___ Source data
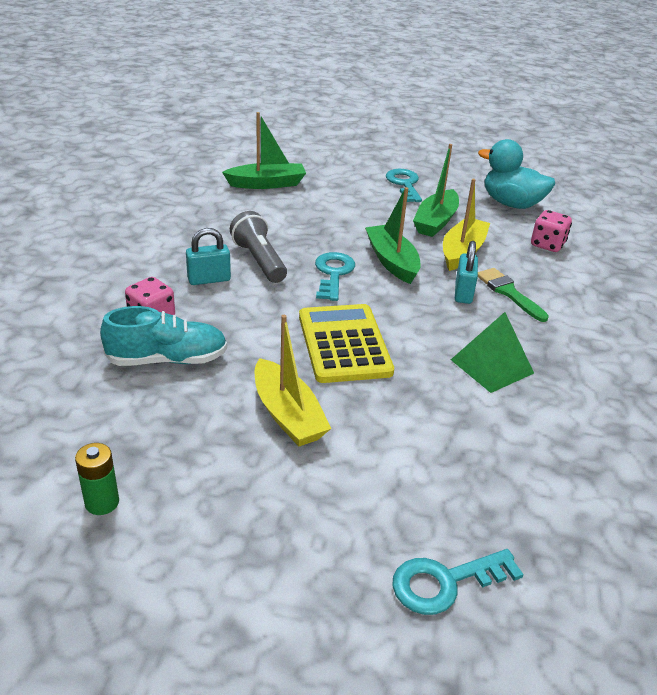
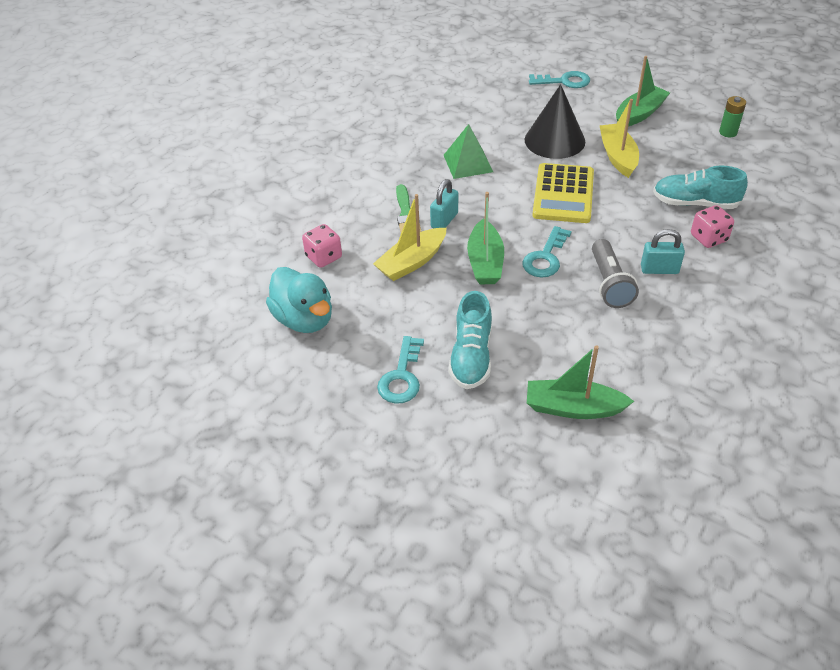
camera: 155 degrees left, 10 degrees up
(360, 199) = (471, 356): none -> turquoise shoe
(394, 427) = (554, 140): none -> black cone
(435, 222) = (409, 306): green boat -> green boat (639, 114)

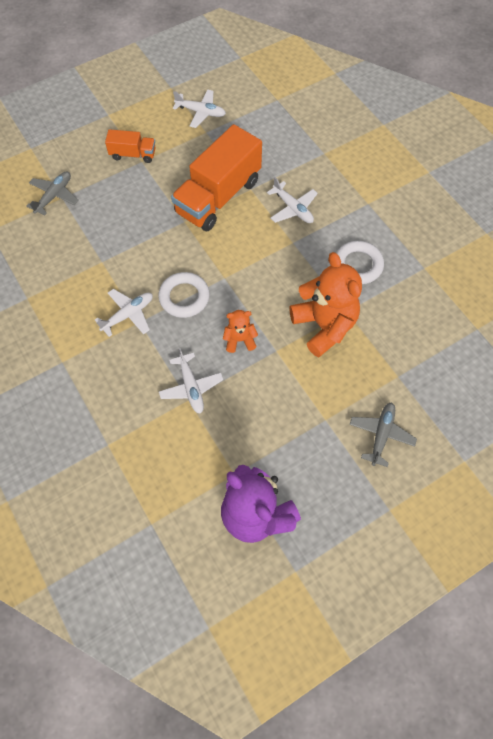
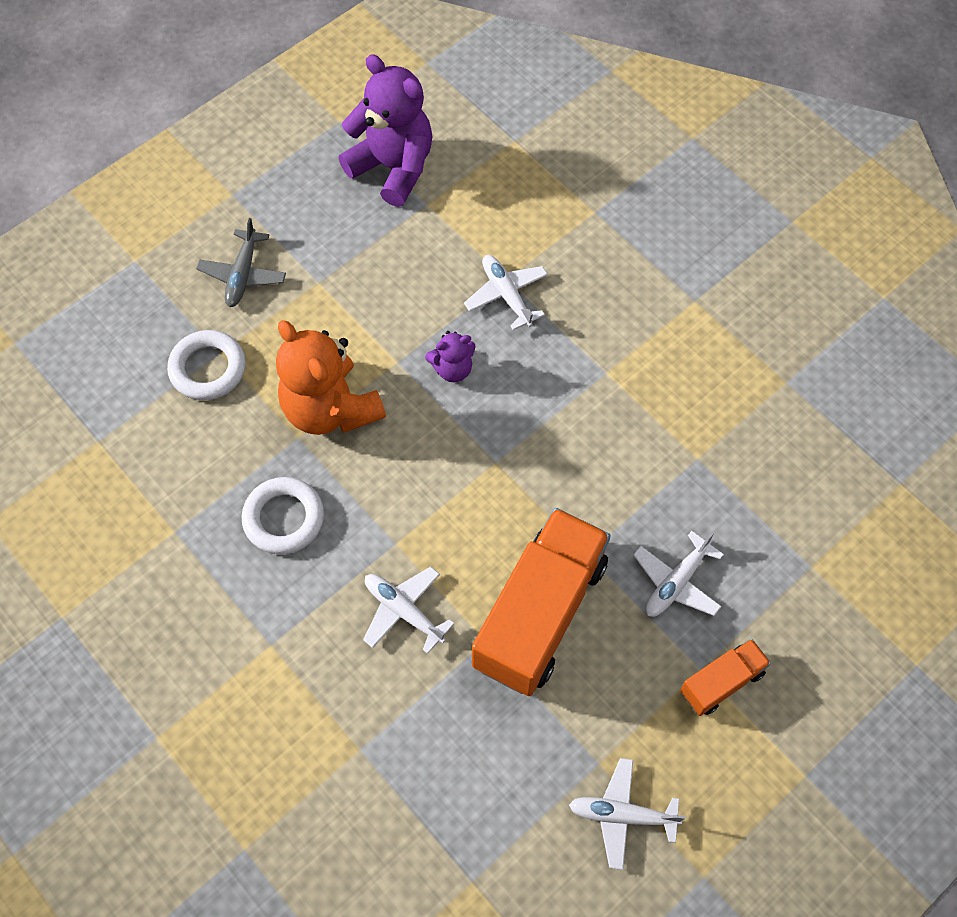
camera: 170 degrees right, 0 degrees up
(54, 196) = (826, 567): grey plane -> none
(128, 315) = (626, 380): white plane -> white plane (676, 582)
(133, 154) = (721, 682): orange truck -> orange truck turned 150 degrees clockwise
(184, 297) = (550, 420): white ring -> white ring (208, 369)
(240, 340) = (452, 369): orange teddy bear -> purple teddy bear

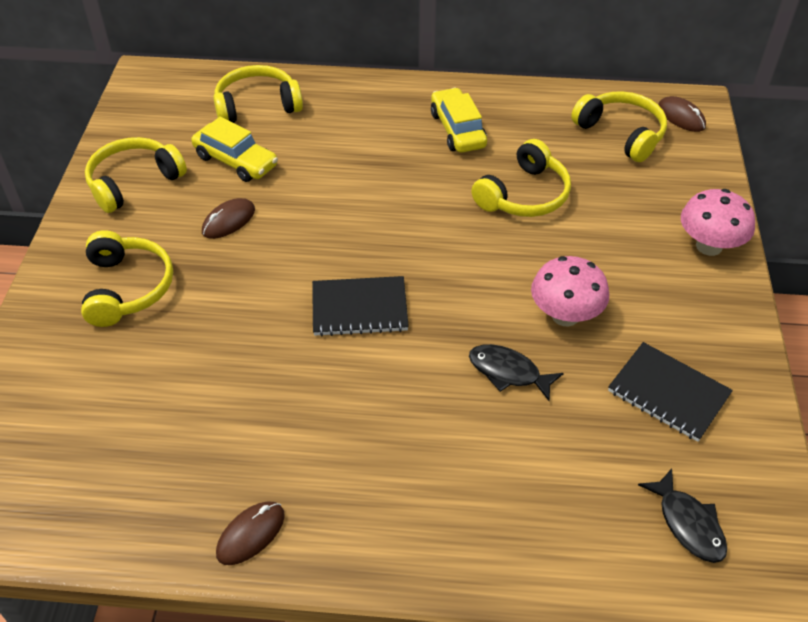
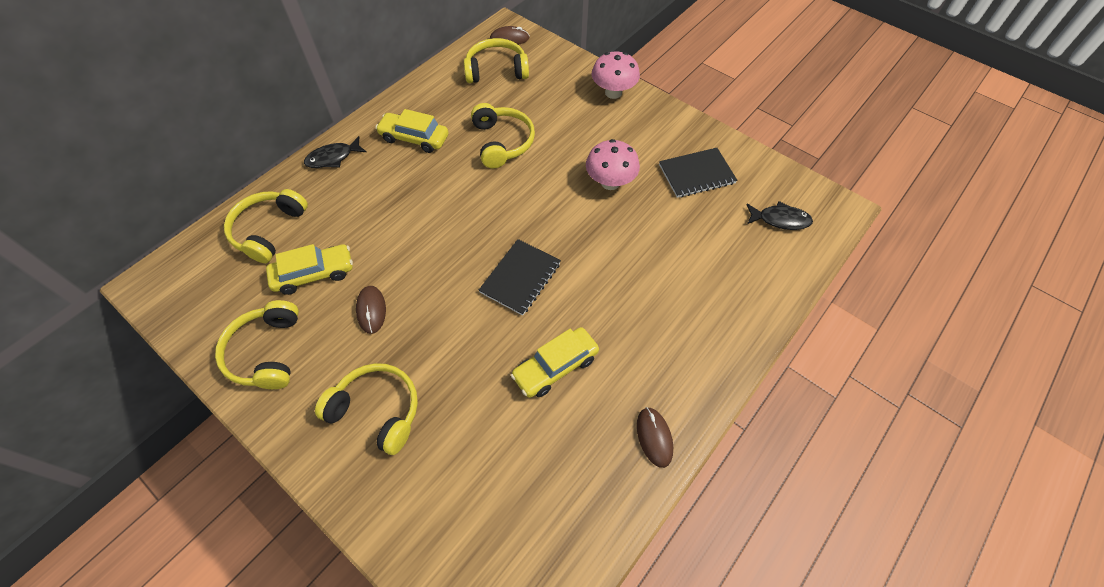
camera: 55 degrees left, 10 degrees up
(273, 397) = (555, 367): none -> yellow car
(508, 372) = (630, 233): black fish -> black fish (333, 158)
______
**How to complete this task:** Copy the lines above exactly, beginning at the line containing "camera: 55 degrees left, 10 degrees up" and stopping at the last line.

**Exercise solution:**
camera: 55 degrees left, 10 degrees up
(273, 397) = (555, 367): none -> yellow car
(508, 372) = (630, 233): black fish -> black fish (333, 158)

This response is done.